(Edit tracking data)
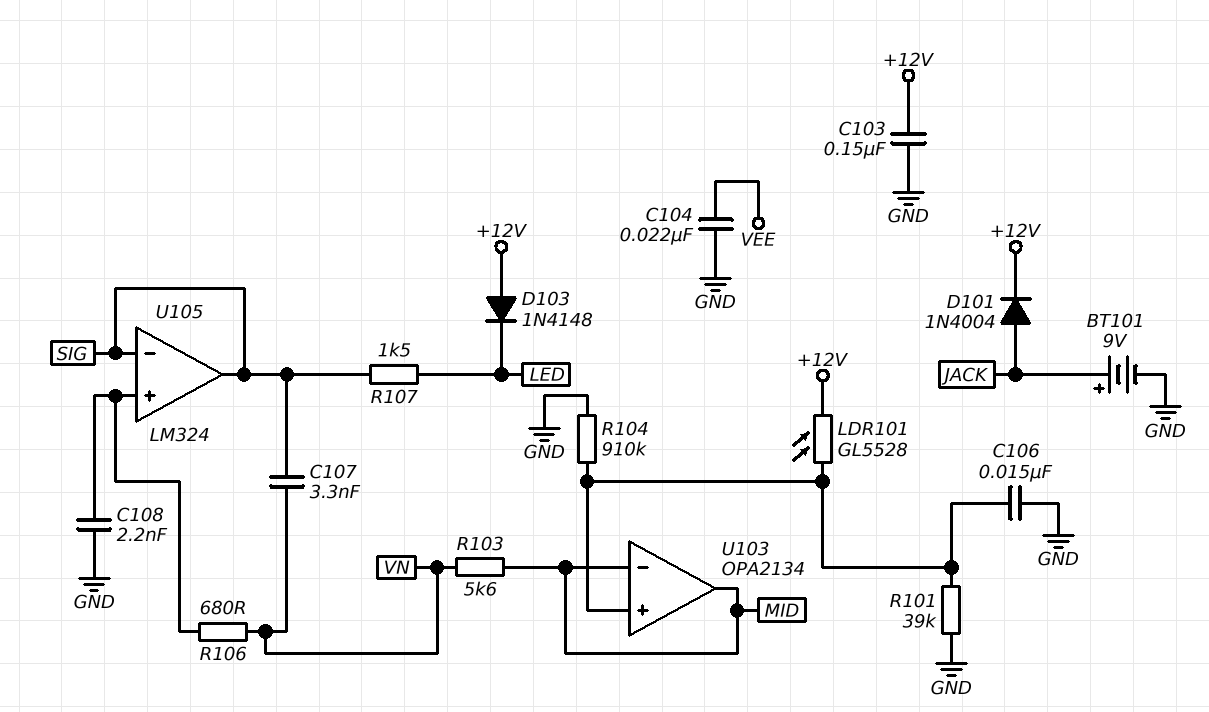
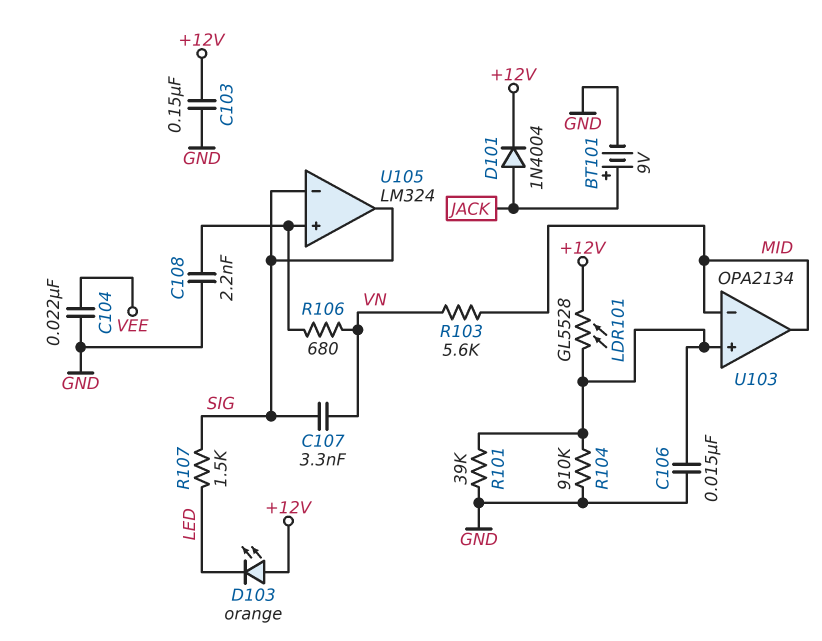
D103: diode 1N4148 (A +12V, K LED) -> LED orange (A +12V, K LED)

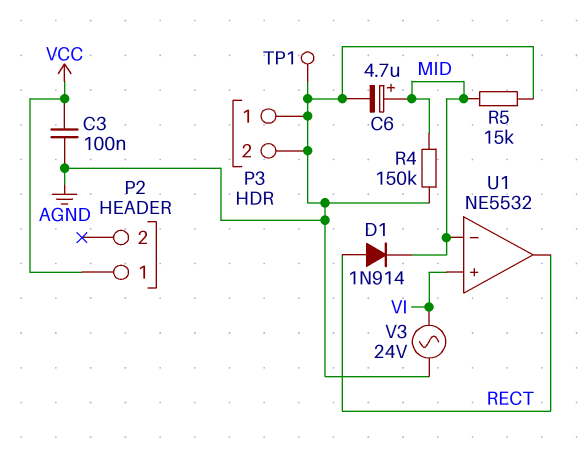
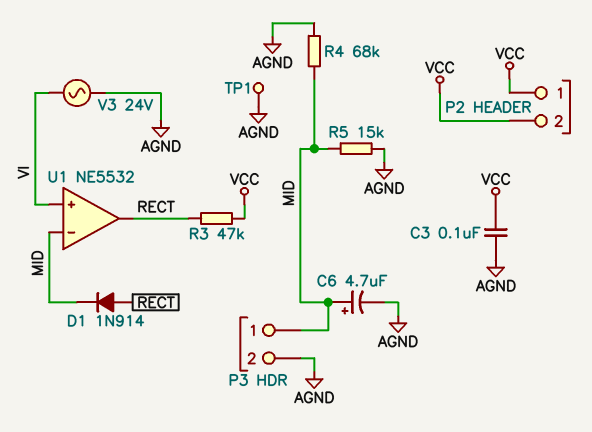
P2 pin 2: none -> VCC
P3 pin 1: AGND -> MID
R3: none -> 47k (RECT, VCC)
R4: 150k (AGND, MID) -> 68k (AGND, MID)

## WHAT THIS TASK INVOLVES
From the first line to the last, copy the records exactly and skip the pictures.

## ANSWER AREA
D103: diode 1N4148 (A +12V, K LED) -> LED orange (A +12V, K LED)

P2 pin 2: none -> VCC
P3 pin 1: AGND -> MID
R3: none -> 47k (RECT, VCC)
R4: 150k (AGND, MID) -> 68k (AGND, MID)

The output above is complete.